Extracted records
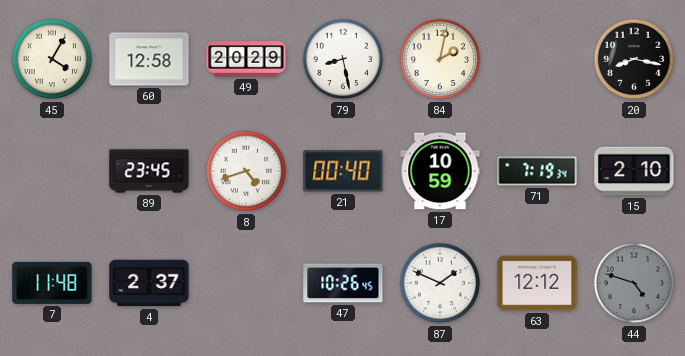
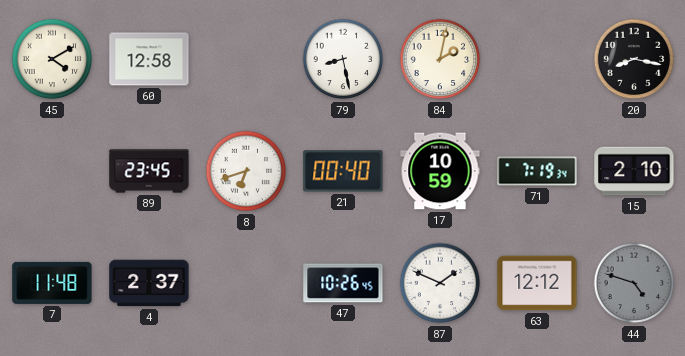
45: 4:05 -> 4:10
49: 20:29 -> none
8: 4:42 -> 6:42
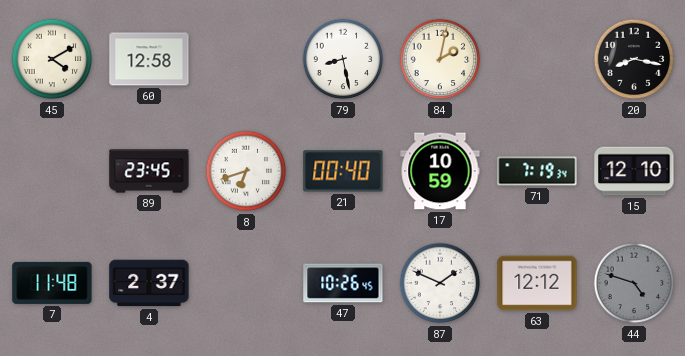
15: 2:10 -> 12:10
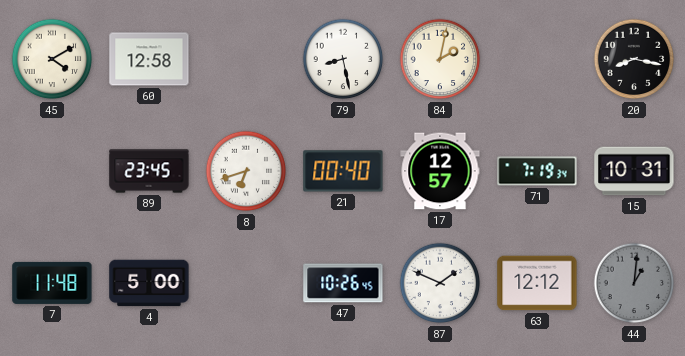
17: 10:59 -> 12:57
15: 12:10 -> 10:31
4: 2:37 -> 5:00
44: 4:48 -> 1:01
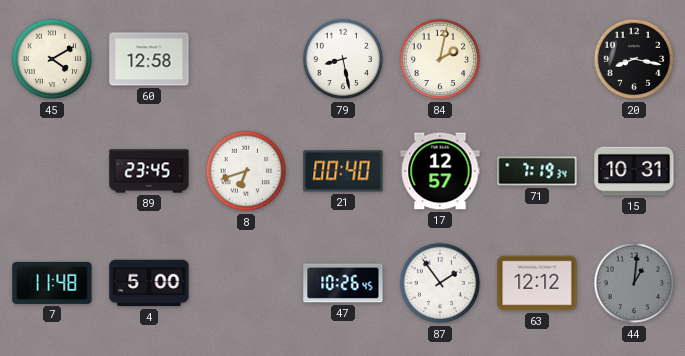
87: 1:49 -> 1:54
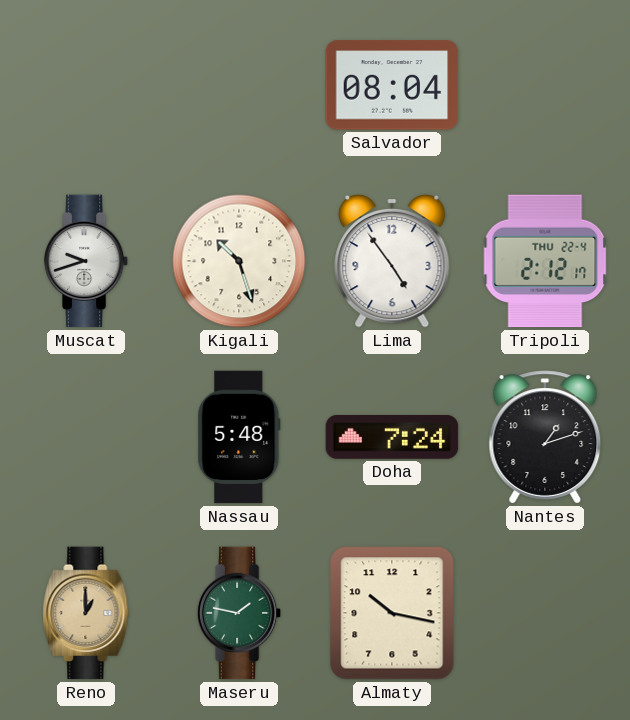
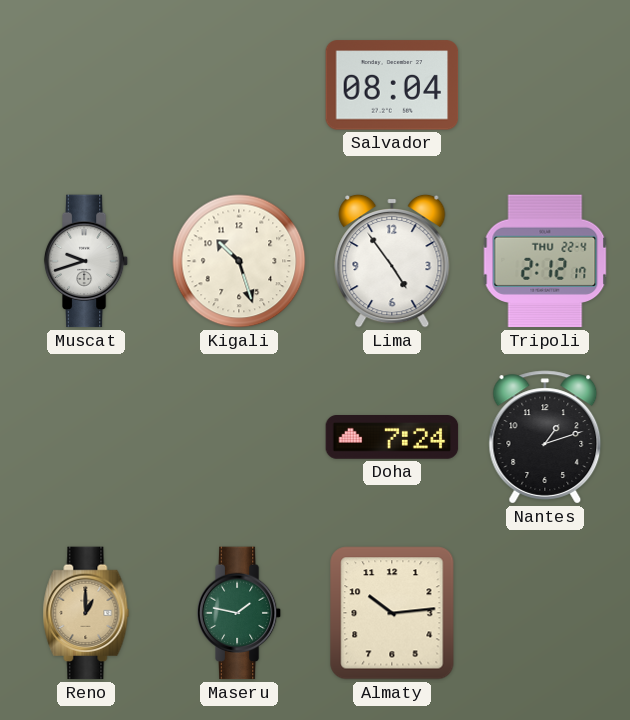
Nassau: 5:48 -> none
Almaty: 10:17 -> 10:14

- Problem -
Rewrite the lines from the one containing "17: 10:59 -> 12:57" through the end of the records, changing "none" to "blank" and leaving everything else unchanged. Leave the pictures out of your answer.

- Written answer -
17: 10:59 -> 12:57
15: 12:10 -> 10:31
4: 2:37 -> 5:00
44: 4:48 -> 1:01
87: 1:49 -> 1:54
Nassau: 5:48 -> blank
Almaty: 10:17 -> 10:14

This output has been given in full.